#### DATASET CONTENT

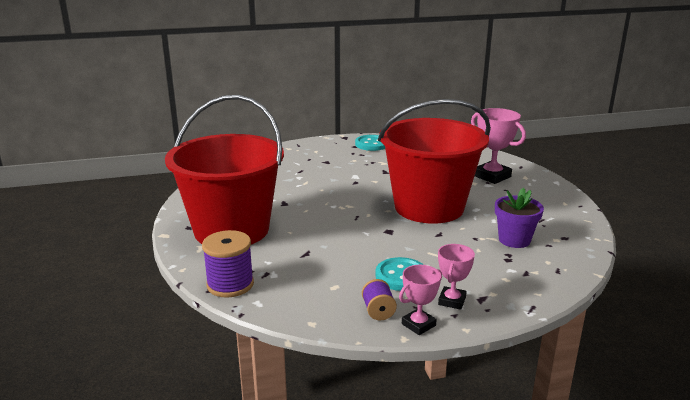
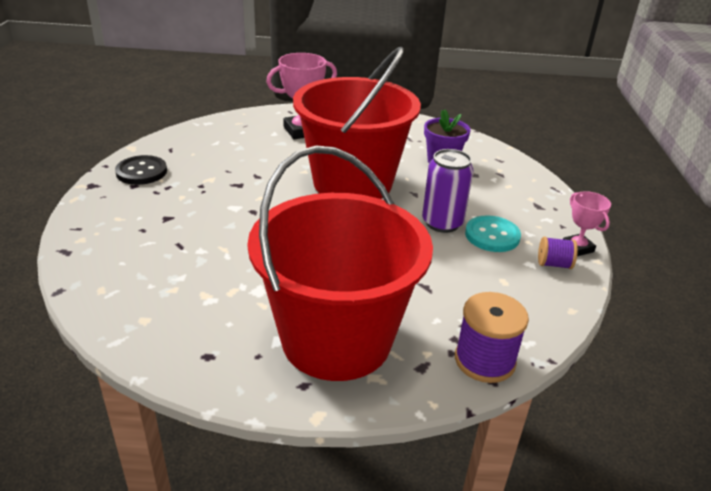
camera: 75 degrees left, 10 degrees up
(372, 144) = (141, 172): turquoise button -> black button
(401, 251) = (442, 223): none -> purple can
(452, 301) = (540, 221): pink trophy -> none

#### WHAT YOU NEED TO DO
Where a line contains "(372, 144) = (141, 172): turquoise", begin there and output each line through the end of the data above, exactly; give no other lines.

#### ANSWER TO THIS EXERCISE
(372, 144) = (141, 172): turquoise button -> black button
(401, 251) = (442, 223): none -> purple can
(452, 301) = (540, 221): pink trophy -> none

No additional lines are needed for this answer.